(Given data)
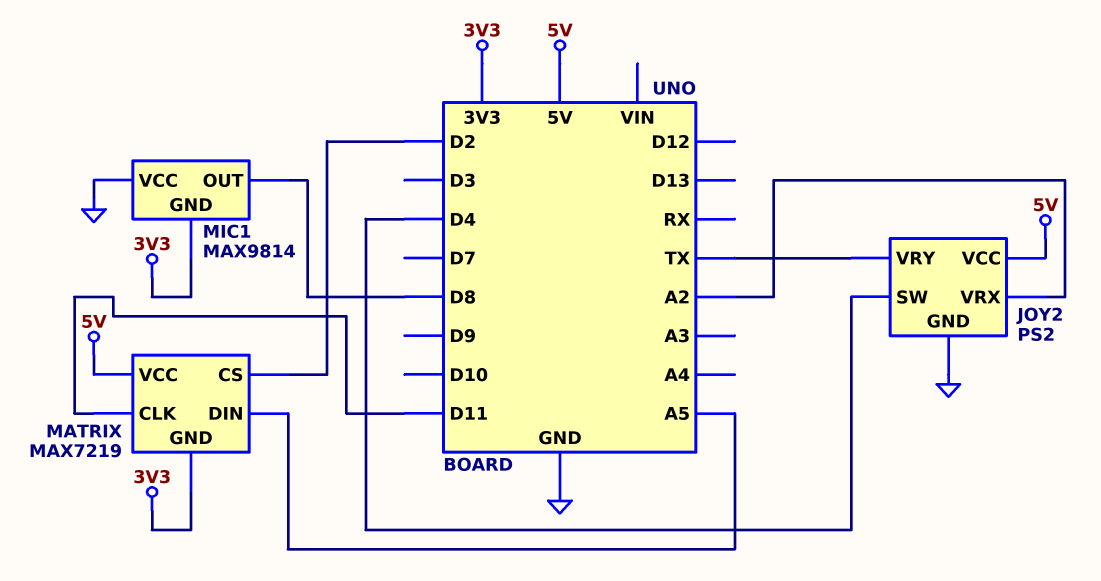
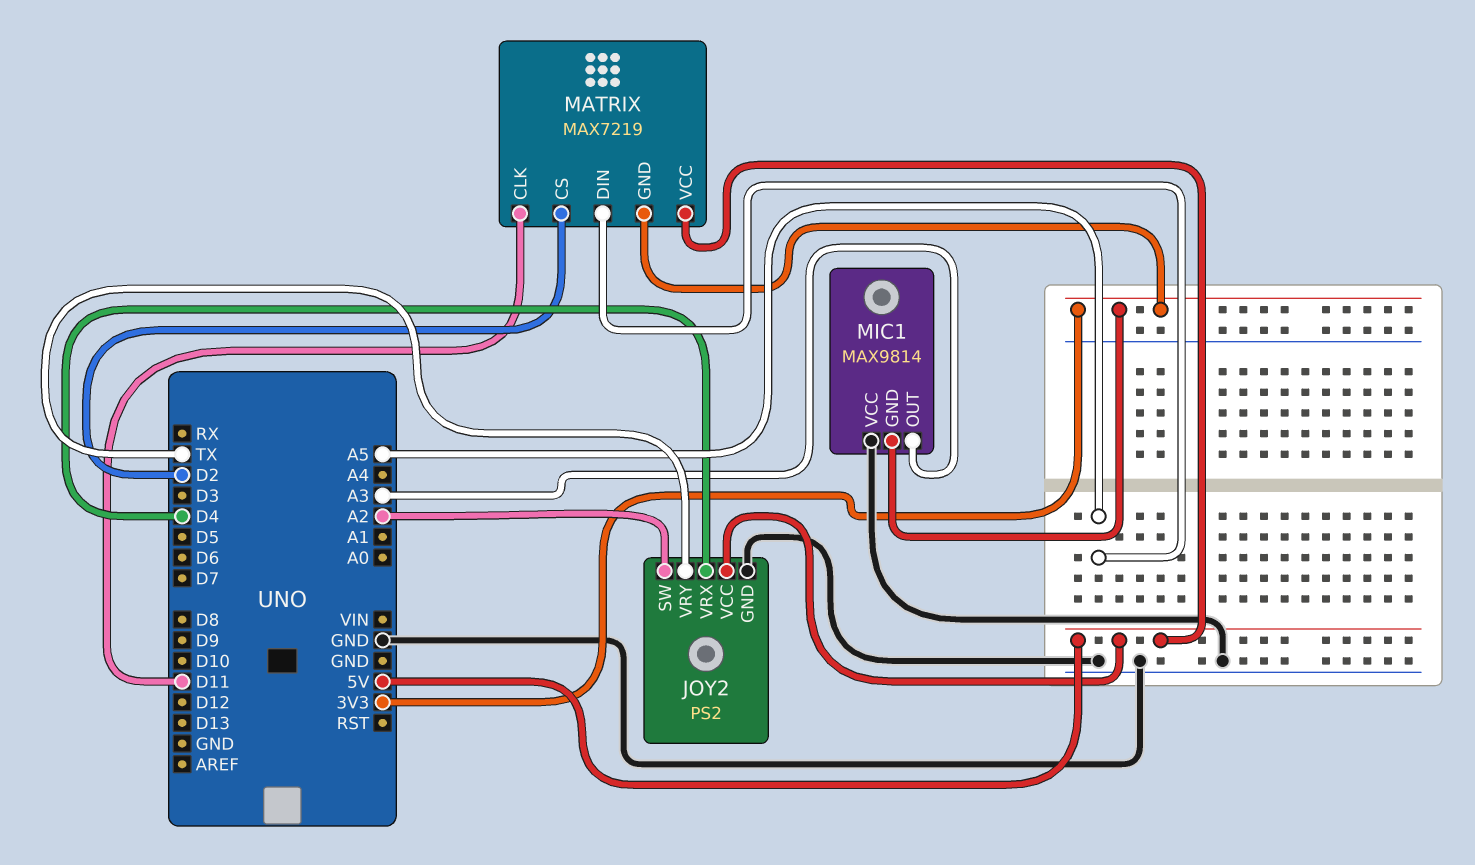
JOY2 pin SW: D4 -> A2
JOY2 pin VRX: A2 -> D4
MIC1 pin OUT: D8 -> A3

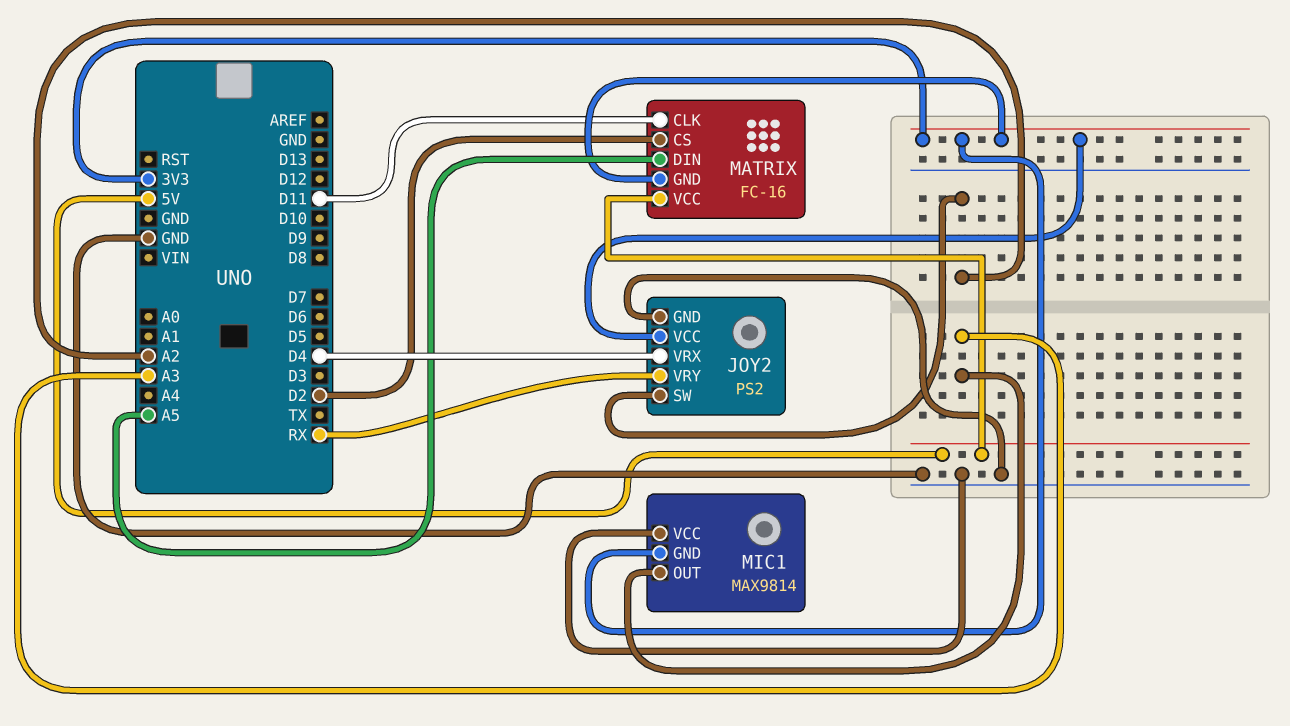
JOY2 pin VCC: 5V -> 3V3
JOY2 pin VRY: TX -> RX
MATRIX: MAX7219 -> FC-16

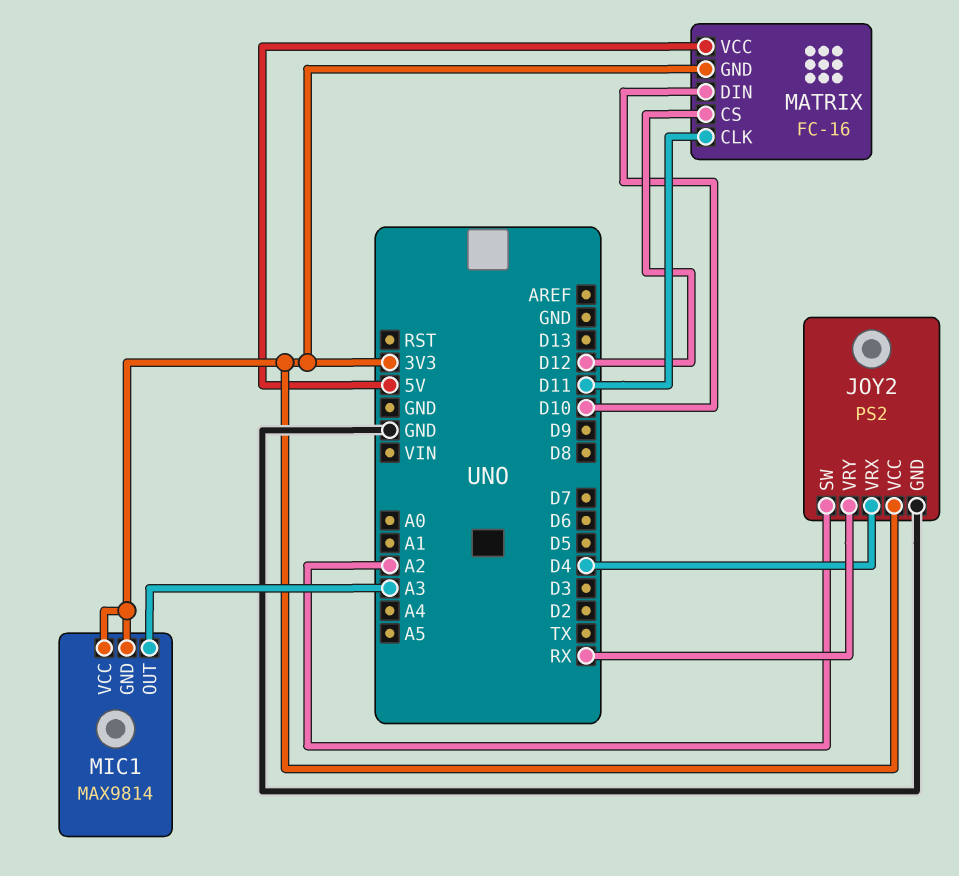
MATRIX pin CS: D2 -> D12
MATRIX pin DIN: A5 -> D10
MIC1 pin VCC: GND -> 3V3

(Work to complete) Give every line of the material that includes the string "MATRIX".

(Answer to this problem)
MATRIX: MAX7219 -> FC-16
MATRIX pin CS: D2 -> D12
MATRIX pin DIN: A5 -> D10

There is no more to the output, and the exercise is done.